■ LISTED RECORDS:
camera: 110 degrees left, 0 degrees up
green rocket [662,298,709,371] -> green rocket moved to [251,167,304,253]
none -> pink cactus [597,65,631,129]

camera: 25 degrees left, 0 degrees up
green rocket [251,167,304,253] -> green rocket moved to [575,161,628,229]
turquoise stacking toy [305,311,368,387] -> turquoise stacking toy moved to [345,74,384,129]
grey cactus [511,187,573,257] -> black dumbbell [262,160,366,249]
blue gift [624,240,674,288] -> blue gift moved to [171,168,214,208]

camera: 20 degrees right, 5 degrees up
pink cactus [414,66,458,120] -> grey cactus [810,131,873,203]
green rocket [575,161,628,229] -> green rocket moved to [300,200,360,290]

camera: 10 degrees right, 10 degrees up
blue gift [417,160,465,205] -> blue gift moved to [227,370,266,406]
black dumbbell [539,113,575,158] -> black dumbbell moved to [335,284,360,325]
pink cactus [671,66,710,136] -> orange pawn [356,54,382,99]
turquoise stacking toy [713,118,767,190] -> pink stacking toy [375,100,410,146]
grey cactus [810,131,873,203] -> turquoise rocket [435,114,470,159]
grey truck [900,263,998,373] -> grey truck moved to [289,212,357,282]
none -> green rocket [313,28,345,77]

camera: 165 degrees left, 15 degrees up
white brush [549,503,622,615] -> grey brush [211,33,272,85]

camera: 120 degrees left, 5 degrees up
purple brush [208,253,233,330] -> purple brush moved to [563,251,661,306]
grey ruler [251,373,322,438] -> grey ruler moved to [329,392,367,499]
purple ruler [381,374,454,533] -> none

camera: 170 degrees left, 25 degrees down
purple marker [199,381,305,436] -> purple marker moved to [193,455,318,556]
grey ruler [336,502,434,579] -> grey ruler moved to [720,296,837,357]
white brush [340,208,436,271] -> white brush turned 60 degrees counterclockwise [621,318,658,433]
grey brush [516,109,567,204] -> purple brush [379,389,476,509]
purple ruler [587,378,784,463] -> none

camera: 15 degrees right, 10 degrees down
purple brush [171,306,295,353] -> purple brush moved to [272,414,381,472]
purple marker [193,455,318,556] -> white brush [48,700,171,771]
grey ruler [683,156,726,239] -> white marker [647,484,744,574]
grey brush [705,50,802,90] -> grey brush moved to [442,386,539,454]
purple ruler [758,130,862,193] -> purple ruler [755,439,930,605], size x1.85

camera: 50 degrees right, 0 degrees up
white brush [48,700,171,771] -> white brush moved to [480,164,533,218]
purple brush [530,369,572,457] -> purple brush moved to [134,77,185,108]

■ AIM OF THE TASK:
All of the records above need to be printed again exactly as they appear.

■ TASK ANSWER:
camera: 110 degrees left, 0 degrees up
green rocket [662,298,709,371] -> green rocket moved to [251,167,304,253]
none -> pink cactus [597,65,631,129]

camera: 25 degrees left, 0 degrees up
green rocket [251,167,304,253] -> green rocket moved to [575,161,628,229]
turquoise stacking toy [305,311,368,387] -> turquoise stacking toy moved to [345,74,384,129]
grey cactus [511,187,573,257] -> black dumbbell [262,160,366,249]
blue gift [624,240,674,288] -> blue gift moved to [171,168,214,208]

camera: 20 degrees right, 5 degrees up
pink cactus [414,66,458,120] -> grey cactus [810,131,873,203]
green rocket [575,161,628,229] -> green rocket moved to [300,200,360,290]

camera: 10 degrees right, 10 degrees up
blue gift [417,160,465,205] -> blue gift moved to [227,370,266,406]
black dumbbell [539,113,575,158] -> black dumbbell moved to [335,284,360,325]
pink cactus [671,66,710,136] -> orange pawn [356,54,382,99]
turquoise stacking toy [713,118,767,190] -> pink stacking toy [375,100,410,146]
grey cactus [810,131,873,203] -> turquoise rocket [435,114,470,159]
grey truck [900,263,998,373] -> grey truck moved to [289,212,357,282]
none -> green rocket [313,28,345,77]

camera: 165 degrees left, 15 degrees up
white brush [549,503,622,615] -> grey brush [211,33,272,85]

camera: 120 degrees left, 5 degrees up
purple brush [208,253,233,330] -> purple brush moved to [563,251,661,306]
grey ruler [251,373,322,438] -> grey ruler moved to [329,392,367,499]
purple ruler [381,374,454,533] -> none

camera: 170 degrees left, 25 degrees down
purple marker [199,381,305,436] -> purple marker moved to [193,455,318,556]
grey ruler [336,502,434,579] -> grey ruler moved to [720,296,837,357]
white brush [340,208,436,271] -> white brush turned 60 degrees counterclockwise [621,318,658,433]
grey brush [516,109,567,204] -> purple brush [379,389,476,509]
purple ruler [587,378,784,463] -> none

camera: 15 degrees right, 10 degrees down
purple brush [171,306,295,353] -> purple brush moved to [272,414,381,472]
purple marker [193,455,318,556] -> white brush [48,700,171,771]
grey ruler [683,156,726,239] -> white marker [647,484,744,574]
grey brush [705,50,802,90] -> grey brush moved to [442,386,539,454]
purple ruler [758,130,862,193] -> purple ruler [755,439,930,605], size x1.85

camera: 50 degrees right, 0 degrees up
white brush [48,700,171,771] -> white brush moved to [480,164,533,218]
purple brush [530,369,572,457] -> purple brush moved to [134,77,185,108]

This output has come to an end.